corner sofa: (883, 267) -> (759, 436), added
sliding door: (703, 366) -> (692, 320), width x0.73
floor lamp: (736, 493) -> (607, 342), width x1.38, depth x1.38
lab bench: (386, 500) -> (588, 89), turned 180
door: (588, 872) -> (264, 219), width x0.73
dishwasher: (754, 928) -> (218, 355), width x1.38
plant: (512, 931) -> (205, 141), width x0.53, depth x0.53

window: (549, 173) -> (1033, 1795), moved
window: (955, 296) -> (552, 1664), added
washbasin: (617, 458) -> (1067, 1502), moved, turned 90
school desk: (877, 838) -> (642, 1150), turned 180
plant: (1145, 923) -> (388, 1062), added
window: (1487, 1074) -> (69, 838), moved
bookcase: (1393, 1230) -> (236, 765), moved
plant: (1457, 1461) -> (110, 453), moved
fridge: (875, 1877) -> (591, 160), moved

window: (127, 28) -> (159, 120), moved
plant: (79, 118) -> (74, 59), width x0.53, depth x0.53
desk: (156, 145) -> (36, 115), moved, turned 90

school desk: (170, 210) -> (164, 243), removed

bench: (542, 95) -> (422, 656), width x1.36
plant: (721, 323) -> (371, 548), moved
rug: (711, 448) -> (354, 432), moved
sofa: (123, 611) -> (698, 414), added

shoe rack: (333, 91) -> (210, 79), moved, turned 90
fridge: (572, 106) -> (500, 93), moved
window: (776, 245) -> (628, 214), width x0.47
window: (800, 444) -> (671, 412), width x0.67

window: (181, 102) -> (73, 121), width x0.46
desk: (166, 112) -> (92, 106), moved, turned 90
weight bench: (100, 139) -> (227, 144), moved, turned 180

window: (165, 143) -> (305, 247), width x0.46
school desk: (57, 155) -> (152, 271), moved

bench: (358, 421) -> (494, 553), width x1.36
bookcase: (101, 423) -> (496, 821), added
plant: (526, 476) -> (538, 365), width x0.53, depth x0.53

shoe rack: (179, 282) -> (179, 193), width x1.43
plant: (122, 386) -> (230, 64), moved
______
◆ **ABOUT THIS EXERCISE**
All records above are to be output again exactly as they stand.

◆ **RESULT OF THIS EXERCISE**
corner sofa: (883, 267) -> (759, 436), added
sliding door: (703, 366) -> (692, 320), width x0.73
floor lamp: (736, 493) -> (607, 342), width x1.38, depth x1.38
lab bench: (386, 500) -> (588, 89), turned 180
door: (588, 872) -> (264, 219), width x0.73
dishwasher: (754, 928) -> (218, 355), width x1.38
plant: (512, 931) -> (205, 141), width x0.53, depth x0.53

window: (549, 173) -> (1033, 1795), moved
window: (955, 296) -> (552, 1664), added
washbasin: (617, 458) -> (1067, 1502), moved, turned 90
school desk: (877, 838) -> (642, 1150), turned 180
plant: (1145, 923) -> (388, 1062), added
window: (1487, 1074) -> (69, 838), moved
bookcase: (1393, 1230) -> (236, 765), moved
plant: (1457, 1461) -> (110, 453), moved
fridge: (875, 1877) -> (591, 160), moved

window: (127, 28) -> (159, 120), moved
plant: (79, 118) -> (74, 59), width x0.53, depth x0.53
desk: (156, 145) -> (36, 115), moved, turned 90

school desk: (170, 210) -> (164, 243), removed

bench: (542, 95) -> (422, 656), width x1.36
plant: (721, 323) -> (371, 548), moved
rug: (711, 448) -> (354, 432), moved
sofa: (123, 611) -> (698, 414), added

shoe rack: (333, 91) -> (210, 79), moved, turned 90
fridge: (572, 106) -> (500, 93), moved
window: (776, 245) -> (628, 214), width x0.47
window: (800, 444) -> (671, 412), width x0.67

window: (181, 102) -> (73, 121), width x0.46
desk: (166, 112) -> (92, 106), moved, turned 90
weight bench: (100, 139) -> (227, 144), moved, turned 180

window: (165, 143) -> (305, 247), width x0.46
school desk: (57, 155) -> (152, 271), moved

bench: (358, 421) -> (494, 553), width x1.36
bookcase: (101, 423) -> (496, 821), added
plant: (526, 476) -> (538, 365), width x0.53, depth x0.53

shoe rack: (179, 282) -> (179, 193), width x1.43
plant: (122, 386) -> (230, 64), moved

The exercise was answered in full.